PROBLEM TO WORK ON:
Starting at the line with "R7: 220k (BUF, VOL) -> 3.9k (BUF, VOL)" and going on through the line with "D101: schottky BAT54", reproduce each line in the records below exactly and nothing more.

DATA:
---*---

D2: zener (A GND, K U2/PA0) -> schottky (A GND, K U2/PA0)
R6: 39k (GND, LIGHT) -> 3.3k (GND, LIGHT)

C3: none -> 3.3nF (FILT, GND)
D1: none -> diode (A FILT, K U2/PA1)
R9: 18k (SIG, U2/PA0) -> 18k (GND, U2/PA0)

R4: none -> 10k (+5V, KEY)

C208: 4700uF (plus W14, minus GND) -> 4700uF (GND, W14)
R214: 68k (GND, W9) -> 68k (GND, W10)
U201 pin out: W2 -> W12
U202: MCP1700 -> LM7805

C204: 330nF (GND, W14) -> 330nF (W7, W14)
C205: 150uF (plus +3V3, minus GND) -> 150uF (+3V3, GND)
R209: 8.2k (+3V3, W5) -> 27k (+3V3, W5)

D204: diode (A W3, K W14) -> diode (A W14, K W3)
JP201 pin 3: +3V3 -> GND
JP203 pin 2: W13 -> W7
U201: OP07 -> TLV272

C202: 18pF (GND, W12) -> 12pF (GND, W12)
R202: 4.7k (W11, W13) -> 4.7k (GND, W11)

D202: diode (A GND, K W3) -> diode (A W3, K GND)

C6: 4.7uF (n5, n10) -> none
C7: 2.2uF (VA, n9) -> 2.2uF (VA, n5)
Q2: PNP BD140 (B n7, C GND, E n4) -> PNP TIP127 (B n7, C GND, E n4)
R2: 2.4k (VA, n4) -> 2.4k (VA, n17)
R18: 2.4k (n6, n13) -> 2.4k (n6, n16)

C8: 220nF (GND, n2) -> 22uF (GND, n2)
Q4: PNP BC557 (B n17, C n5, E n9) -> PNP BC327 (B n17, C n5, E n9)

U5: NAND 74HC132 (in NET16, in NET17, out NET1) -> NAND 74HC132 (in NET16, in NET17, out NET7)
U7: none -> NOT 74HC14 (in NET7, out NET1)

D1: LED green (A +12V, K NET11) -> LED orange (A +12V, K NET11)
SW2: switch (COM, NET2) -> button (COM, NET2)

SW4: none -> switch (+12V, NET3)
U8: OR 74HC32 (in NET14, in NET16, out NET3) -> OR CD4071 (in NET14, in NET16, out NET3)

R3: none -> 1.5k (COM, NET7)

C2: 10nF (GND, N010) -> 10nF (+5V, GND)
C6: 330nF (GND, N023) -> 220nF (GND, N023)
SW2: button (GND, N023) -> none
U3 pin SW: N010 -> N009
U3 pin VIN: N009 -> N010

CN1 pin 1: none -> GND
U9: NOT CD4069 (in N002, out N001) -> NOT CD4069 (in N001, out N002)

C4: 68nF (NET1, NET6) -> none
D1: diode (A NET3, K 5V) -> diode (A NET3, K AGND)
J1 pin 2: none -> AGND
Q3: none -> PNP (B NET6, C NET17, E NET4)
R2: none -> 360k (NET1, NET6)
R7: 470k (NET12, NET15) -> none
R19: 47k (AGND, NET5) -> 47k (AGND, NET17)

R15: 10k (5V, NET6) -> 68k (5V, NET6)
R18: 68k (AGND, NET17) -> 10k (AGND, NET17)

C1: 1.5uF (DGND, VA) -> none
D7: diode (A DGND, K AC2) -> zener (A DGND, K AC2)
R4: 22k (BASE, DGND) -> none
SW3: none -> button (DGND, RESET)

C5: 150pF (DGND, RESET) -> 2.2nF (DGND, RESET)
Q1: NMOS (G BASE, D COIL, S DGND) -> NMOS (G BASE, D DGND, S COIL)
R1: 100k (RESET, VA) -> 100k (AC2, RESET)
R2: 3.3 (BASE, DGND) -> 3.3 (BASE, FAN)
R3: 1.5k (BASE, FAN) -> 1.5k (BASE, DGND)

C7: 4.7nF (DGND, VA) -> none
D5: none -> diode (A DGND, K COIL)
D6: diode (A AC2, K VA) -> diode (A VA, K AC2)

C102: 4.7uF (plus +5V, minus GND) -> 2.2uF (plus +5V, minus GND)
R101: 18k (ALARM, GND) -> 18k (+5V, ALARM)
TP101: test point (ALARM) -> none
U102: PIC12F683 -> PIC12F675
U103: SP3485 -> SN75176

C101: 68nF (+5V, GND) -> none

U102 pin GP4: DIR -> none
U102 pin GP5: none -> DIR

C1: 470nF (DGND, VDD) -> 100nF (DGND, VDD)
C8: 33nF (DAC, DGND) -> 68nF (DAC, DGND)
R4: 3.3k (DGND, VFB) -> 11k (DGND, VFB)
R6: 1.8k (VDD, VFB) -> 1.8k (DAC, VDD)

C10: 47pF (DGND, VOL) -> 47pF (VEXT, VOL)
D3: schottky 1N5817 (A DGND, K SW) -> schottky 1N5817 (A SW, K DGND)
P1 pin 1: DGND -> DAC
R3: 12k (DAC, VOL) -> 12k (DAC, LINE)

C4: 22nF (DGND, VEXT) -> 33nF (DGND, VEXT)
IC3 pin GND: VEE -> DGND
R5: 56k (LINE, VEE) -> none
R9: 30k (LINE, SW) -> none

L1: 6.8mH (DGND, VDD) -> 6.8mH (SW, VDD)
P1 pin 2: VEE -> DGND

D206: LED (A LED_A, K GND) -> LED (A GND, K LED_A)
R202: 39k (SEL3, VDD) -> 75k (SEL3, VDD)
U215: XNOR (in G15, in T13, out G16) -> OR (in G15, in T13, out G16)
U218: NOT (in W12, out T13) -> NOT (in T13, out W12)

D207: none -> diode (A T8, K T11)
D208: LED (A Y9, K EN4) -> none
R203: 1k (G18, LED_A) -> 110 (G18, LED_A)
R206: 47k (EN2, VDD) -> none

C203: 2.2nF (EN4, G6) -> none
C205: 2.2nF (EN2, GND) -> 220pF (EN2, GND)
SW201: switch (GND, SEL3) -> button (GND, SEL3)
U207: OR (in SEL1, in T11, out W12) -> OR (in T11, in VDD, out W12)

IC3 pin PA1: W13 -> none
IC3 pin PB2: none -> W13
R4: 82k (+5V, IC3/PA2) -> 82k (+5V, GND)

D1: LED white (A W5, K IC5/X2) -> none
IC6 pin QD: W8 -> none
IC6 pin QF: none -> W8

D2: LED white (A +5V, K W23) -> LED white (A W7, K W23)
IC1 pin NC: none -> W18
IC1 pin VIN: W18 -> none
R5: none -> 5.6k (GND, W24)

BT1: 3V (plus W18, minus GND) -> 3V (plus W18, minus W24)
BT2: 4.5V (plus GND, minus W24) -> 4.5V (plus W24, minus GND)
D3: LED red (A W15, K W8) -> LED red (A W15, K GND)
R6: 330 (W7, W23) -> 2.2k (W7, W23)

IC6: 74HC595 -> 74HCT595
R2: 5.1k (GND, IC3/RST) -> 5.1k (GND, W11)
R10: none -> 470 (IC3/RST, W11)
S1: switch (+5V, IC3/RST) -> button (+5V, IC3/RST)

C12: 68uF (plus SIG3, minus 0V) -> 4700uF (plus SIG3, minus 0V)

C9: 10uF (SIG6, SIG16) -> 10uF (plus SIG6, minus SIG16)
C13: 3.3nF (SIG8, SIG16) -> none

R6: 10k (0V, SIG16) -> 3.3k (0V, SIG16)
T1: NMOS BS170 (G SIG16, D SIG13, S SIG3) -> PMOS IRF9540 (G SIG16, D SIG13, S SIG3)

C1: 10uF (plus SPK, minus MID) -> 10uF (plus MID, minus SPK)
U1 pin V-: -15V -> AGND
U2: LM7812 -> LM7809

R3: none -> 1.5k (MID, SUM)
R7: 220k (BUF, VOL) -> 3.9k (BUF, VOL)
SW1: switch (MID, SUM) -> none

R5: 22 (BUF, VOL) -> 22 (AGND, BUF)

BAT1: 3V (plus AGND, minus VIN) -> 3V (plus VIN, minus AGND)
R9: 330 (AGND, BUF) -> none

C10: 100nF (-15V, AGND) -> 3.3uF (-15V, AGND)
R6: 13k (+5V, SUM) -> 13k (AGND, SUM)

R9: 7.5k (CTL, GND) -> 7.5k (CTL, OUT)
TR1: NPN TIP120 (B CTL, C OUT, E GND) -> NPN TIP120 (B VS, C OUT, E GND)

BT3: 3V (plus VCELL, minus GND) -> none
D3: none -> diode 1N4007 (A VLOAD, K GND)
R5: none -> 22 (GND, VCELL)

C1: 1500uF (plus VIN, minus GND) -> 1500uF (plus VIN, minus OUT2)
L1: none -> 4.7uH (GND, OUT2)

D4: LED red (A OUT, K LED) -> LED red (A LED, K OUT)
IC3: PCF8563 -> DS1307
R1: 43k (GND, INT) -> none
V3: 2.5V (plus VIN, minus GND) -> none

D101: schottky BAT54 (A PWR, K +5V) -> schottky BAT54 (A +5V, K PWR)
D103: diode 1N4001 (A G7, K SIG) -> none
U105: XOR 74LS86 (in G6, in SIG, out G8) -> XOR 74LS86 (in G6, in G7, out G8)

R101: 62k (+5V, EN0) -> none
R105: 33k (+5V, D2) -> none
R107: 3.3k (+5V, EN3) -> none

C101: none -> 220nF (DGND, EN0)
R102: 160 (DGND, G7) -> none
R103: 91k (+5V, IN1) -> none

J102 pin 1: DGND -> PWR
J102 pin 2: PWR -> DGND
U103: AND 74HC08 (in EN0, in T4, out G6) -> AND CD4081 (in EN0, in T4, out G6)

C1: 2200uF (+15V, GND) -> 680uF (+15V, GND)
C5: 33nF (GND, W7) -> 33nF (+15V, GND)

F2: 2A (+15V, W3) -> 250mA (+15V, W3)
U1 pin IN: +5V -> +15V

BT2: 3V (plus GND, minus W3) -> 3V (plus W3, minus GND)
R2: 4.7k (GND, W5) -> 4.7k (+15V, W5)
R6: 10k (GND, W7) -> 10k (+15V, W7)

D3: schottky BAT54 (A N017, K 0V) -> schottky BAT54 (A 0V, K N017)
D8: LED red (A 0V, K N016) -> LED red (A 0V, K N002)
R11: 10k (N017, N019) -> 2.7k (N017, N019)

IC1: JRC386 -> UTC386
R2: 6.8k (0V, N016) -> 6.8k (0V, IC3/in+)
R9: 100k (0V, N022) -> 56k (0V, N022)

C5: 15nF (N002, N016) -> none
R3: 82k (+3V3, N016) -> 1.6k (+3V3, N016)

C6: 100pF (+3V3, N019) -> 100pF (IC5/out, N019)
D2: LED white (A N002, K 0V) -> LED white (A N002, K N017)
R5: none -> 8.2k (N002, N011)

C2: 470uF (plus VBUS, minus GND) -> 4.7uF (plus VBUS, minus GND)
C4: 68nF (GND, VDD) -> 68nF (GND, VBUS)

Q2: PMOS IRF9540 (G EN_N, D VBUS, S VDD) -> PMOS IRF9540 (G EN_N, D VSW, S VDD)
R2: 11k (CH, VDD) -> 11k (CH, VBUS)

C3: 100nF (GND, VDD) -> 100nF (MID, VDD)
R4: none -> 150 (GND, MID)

---*---

ANSWER BOX:
R7: 220k (BUF, VOL) -> 3.9k (BUF, VOL)
SW1: switch (MID, SUM) -> none

R5: 22 (BUF, VOL) -> 22 (AGND, BUF)

BAT1: 3V (plus AGND, minus VIN) -> 3V (plus VIN, minus AGND)
R9: 330 (AGND, BUF) -> none

C10: 100nF (-15V, AGND) -> 3.3uF (-15V, AGND)
R6: 13k (+5V, SUM) -> 13k (AGND, SUM)

R9: 7.5k (CTL, GND) -> 7.5k (CTL, OUT)
TR1: NPN TIP120 (B CTL, C OUT, E GND) -> NPN TIP120 (B VS, C OUT, E GND)

BT3: 3V (plus VCELL, minus GND) -> none
D3: none -> diode 1N4007 (A VLOAD, K GND)
R5: none -> 22 (GND, VCELL)

C1: 1500uF (plus VIN, minus GND) -> 1500uF (plus VIN, minus OUT2)
L1: none -> 4.7uH (GND, OUT2)

D4: LED red (A OUT, K LED) -> LED red (A LED, K OUT)
IC3: PCF8563 -> DS1307
R1: 43k (GND, INT) -> none
V3: 2.5V (plus VIN, minus GND) -> none

D101: schottky BAT54 (A PWR, K +5V) -> schottky BAT54 (A +5V, K PWR)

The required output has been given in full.